[Source material]
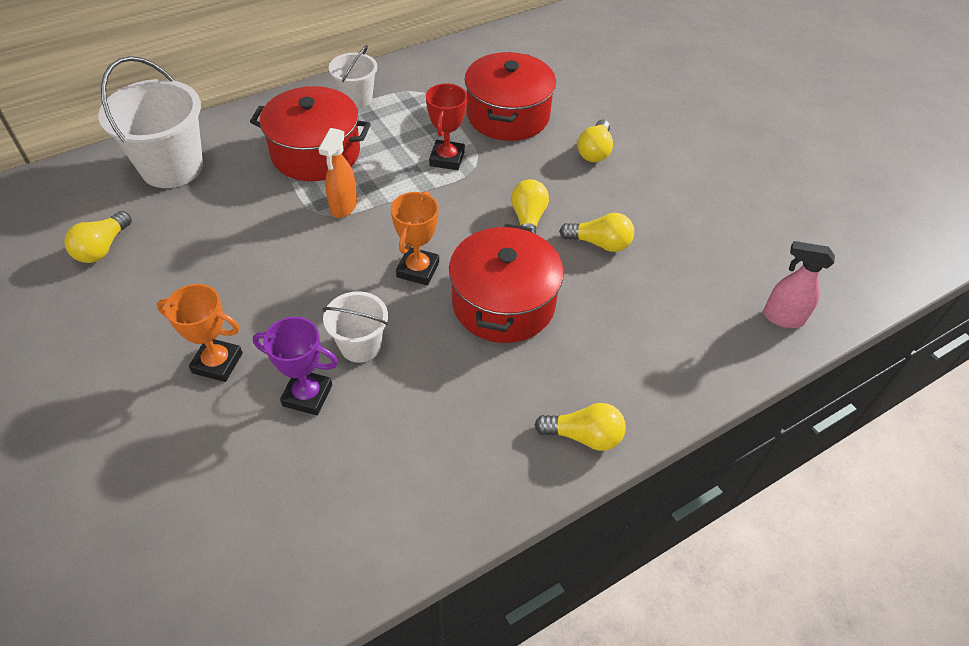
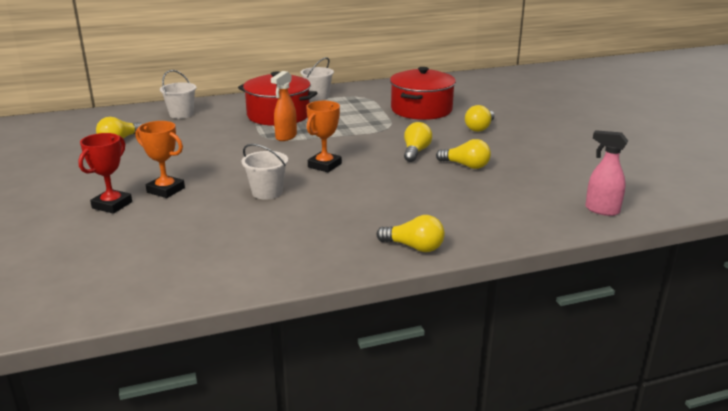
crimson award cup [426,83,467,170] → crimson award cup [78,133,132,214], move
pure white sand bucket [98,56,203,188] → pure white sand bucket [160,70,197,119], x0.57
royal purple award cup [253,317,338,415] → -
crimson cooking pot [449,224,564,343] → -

[What is needed]
Among the lines above, show every one that contains the string "crimson".

[Output for this task]
crimson award cup [426,83,467,170] → crimson award cup [78,133,132,214], move
crimson cooking pot [449,224,564,343] → -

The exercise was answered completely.